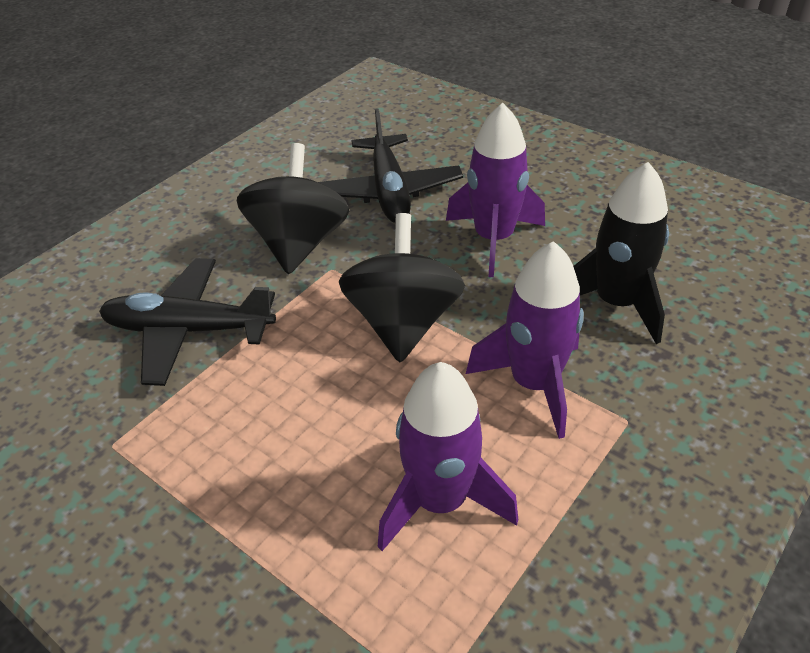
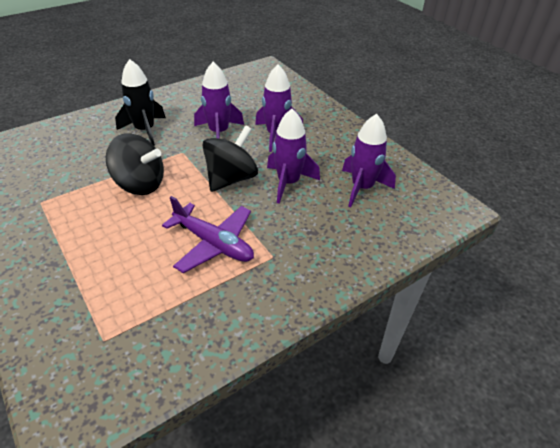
black plane: 2 -> 0
purple plane: 0 -> 1
purple rocket: 3 -> 4

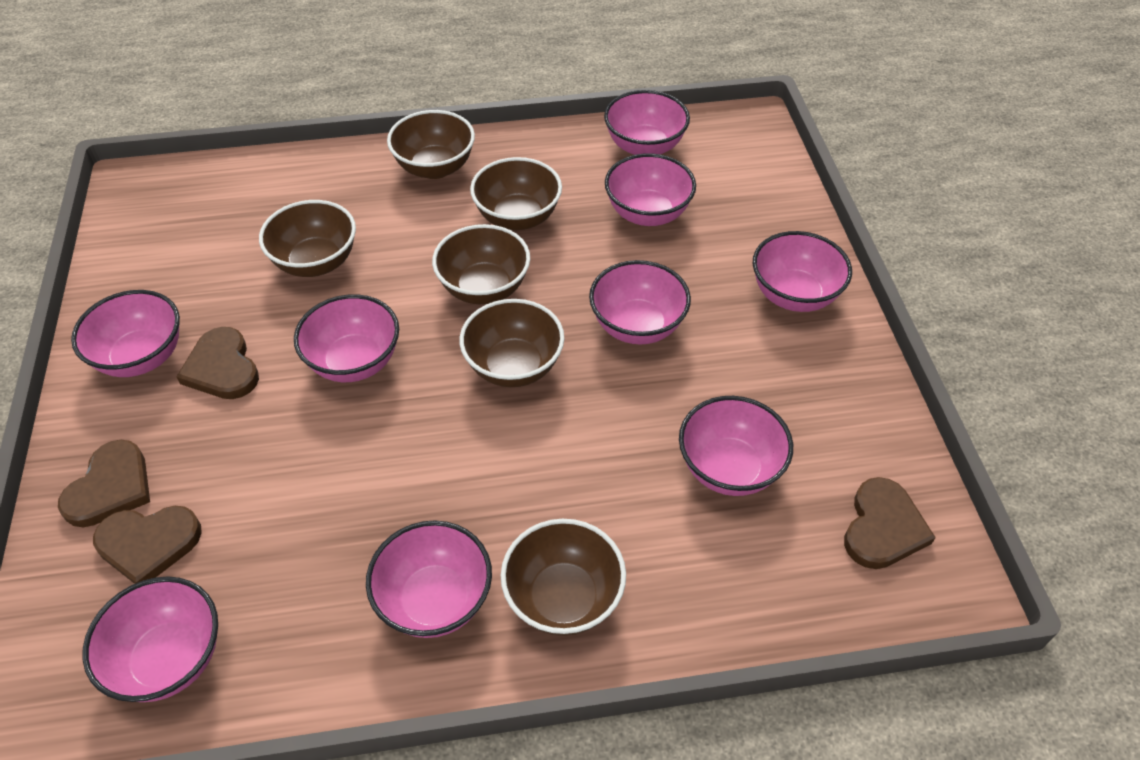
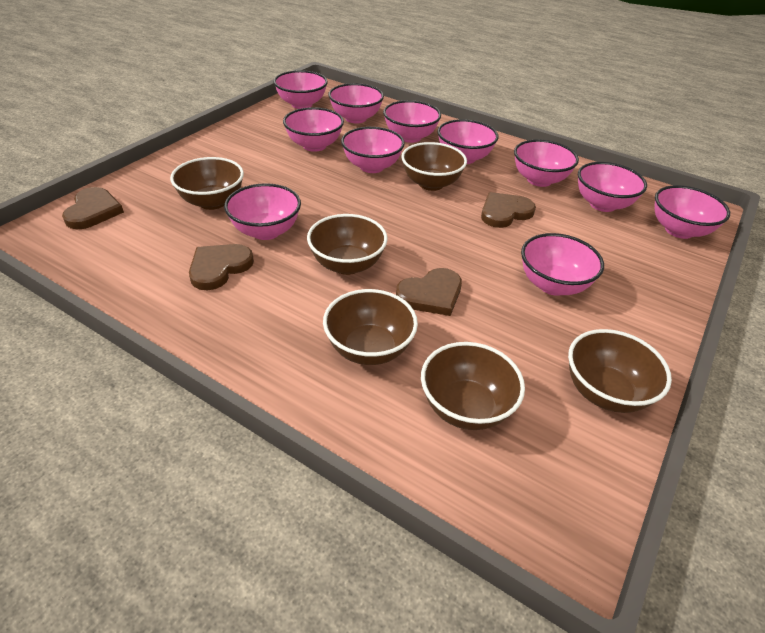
pink bowl: 9 -> 11

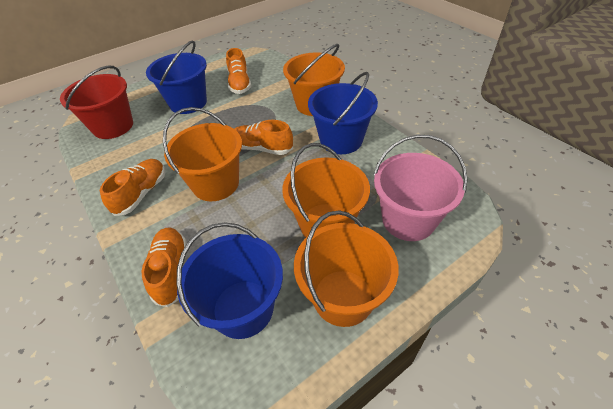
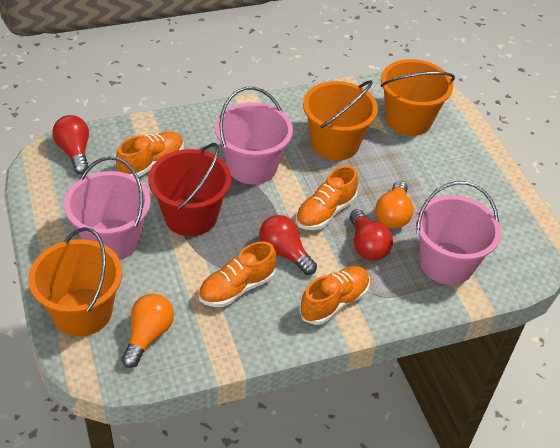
blue bucket: 3 -> 0
orange bucket: 4 -> 3
orange light bulb: 0 -> 2
pink bucket: 1 -> 3
red light bulb: 0 -> 3

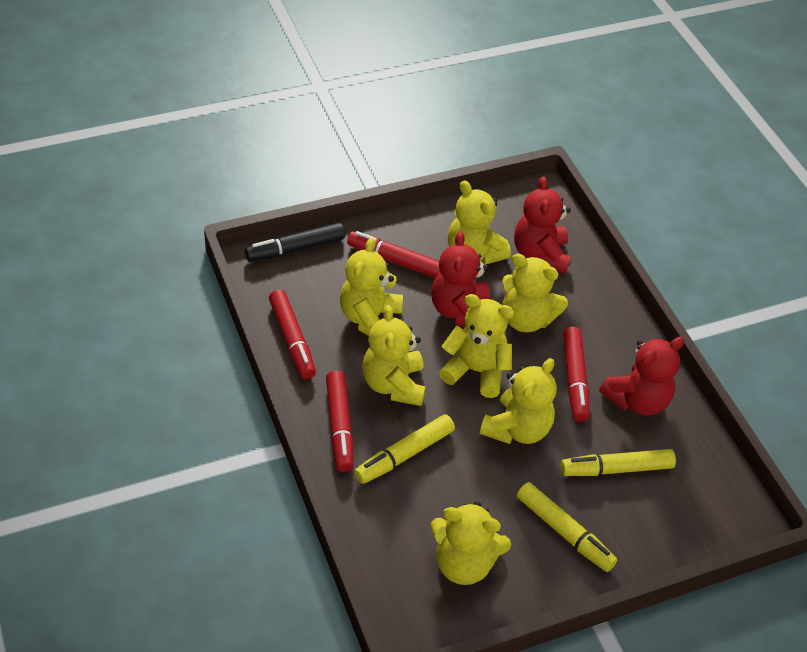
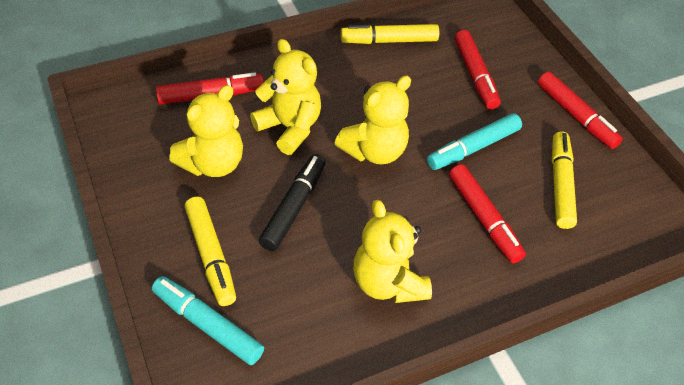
red teddy bear: 3 -> 0
turquoise marker: 0 -> 2
yellow teddy bear: 7 -> 4

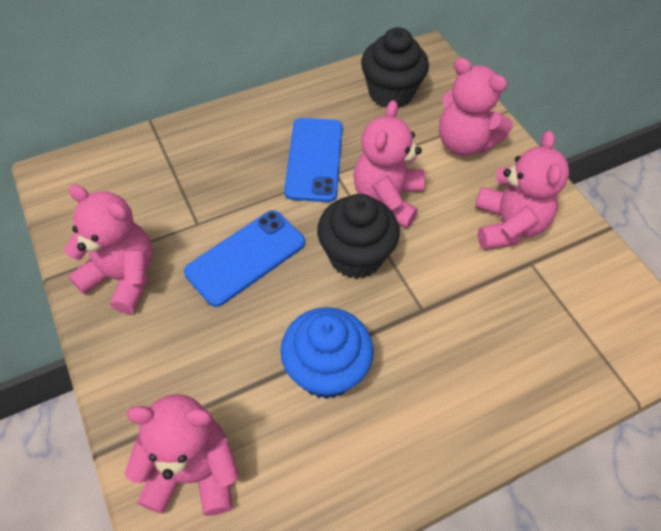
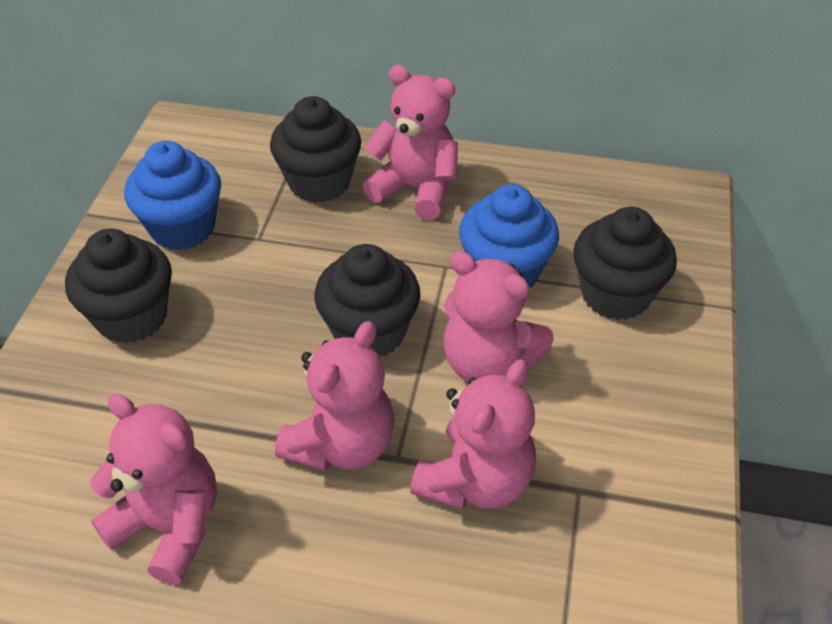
black cupcake: 2 -> 4
blue cupcake: 1 -> 2
blue phone: 2 -> 0

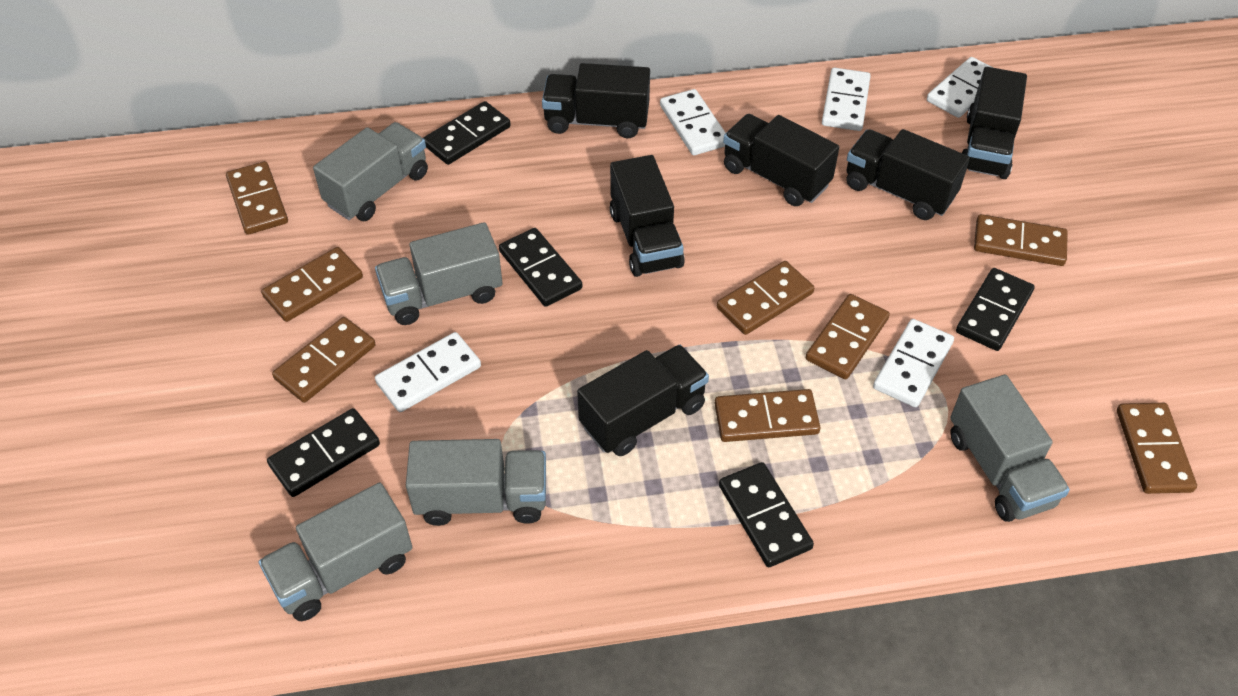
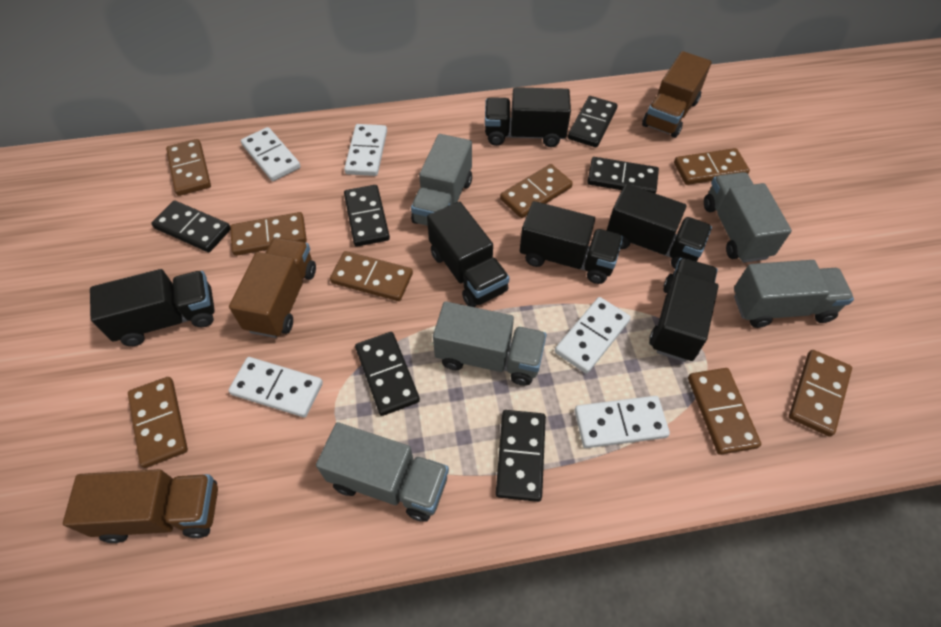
black domino: 5 -> 6
brown truck: 0 -> 3

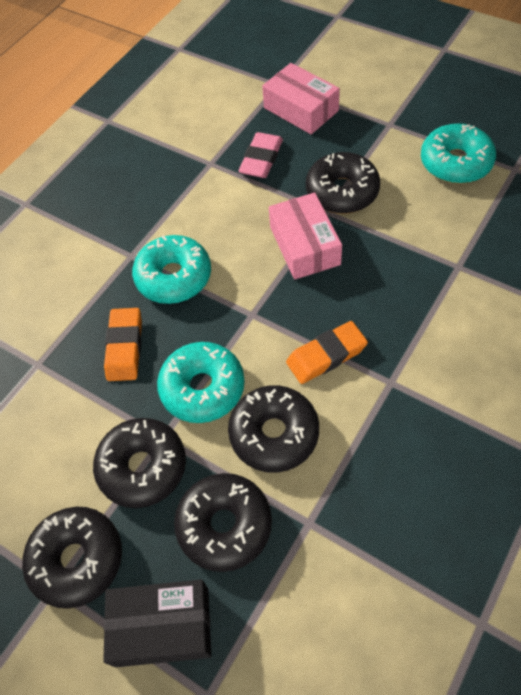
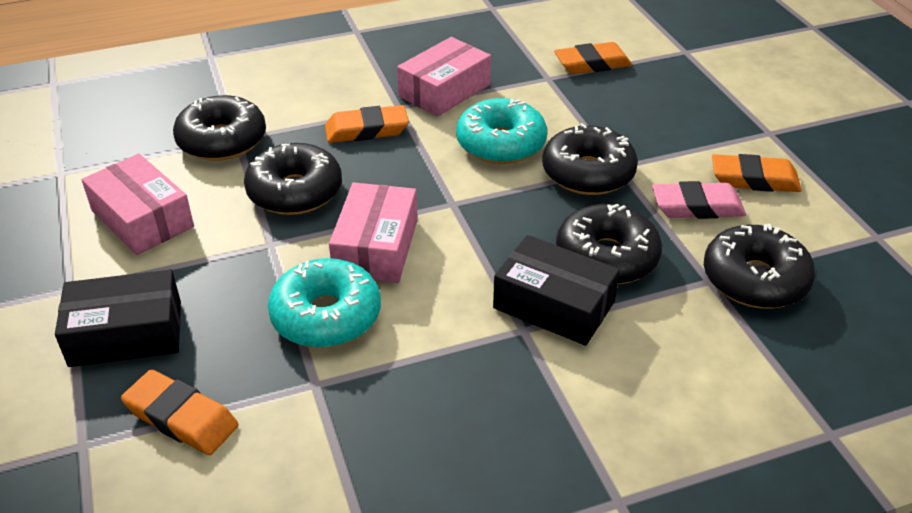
black box: 1 -> 2
orange eraser: 2 -> 4
pink box: 2 -> 3
turquoise donut: 3 -> 2

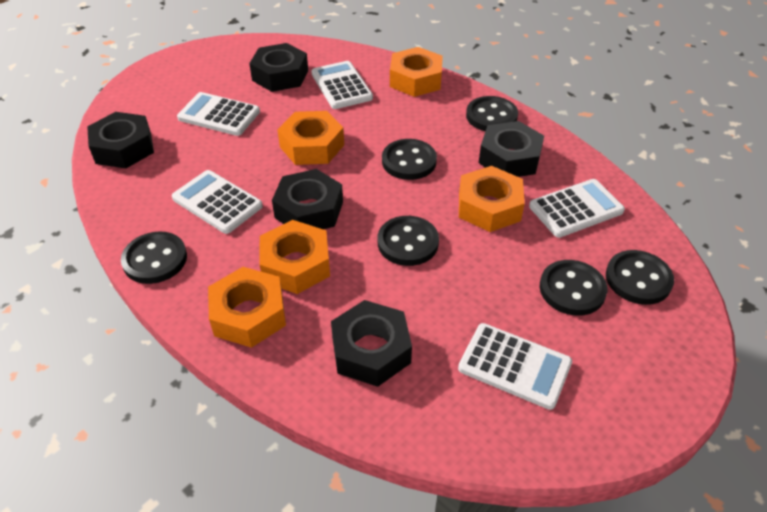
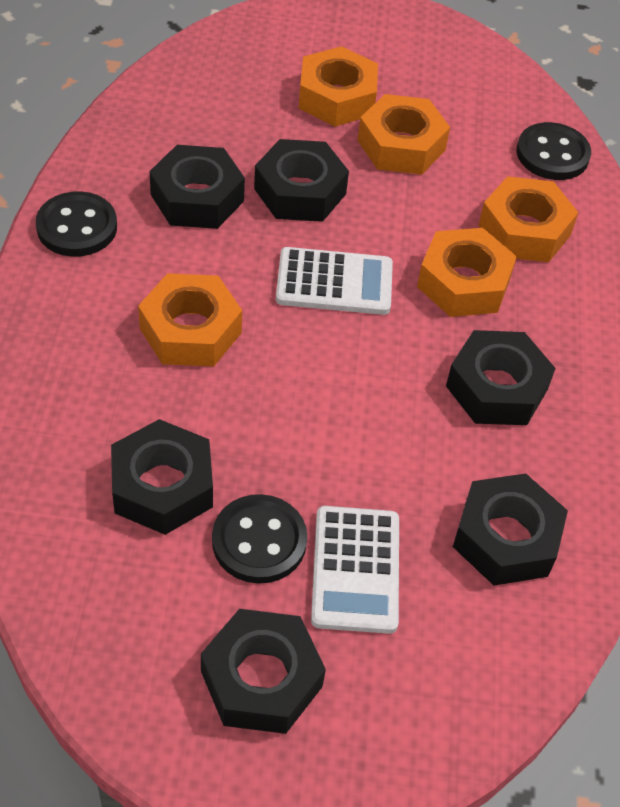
black button: 6 -> 3
black nut: 5 -> 6
white calculator: 5 -> 2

* * *

Instructions for the task:
All of the data should come back exactly as written, but without pictures.

Task response:
black plane: 2 -> 0
purple plane: 0 -> 1
purple rocket: 3 -> 4

pink bowl: 9 -> 11

blue bucket: 3 -> 0
orange bucket: 4 -> 3
orange light bulb: 0 -> 2
pink bucket: 1 -> 3
red light bulb: 0 -> 3

red teddy bear: 3 -> 0
turquoise marker: 0 -> 2
yellow teddy bear: 7 -> 4

black cupcake: 2 -> 4
blue cupcake: 1 -> 2
blue phone: 2 -> 0

black domino: 5 -> 6
brown truck: 0 -> 3

black box: 1 -> 2
orange eraser: 2 -> 4
pink box: 2 -> 3
turquoise donut: 3 -> 2

black button: 6 -> 3
black nut: 5 -> 6
white calculator: 5 -> 2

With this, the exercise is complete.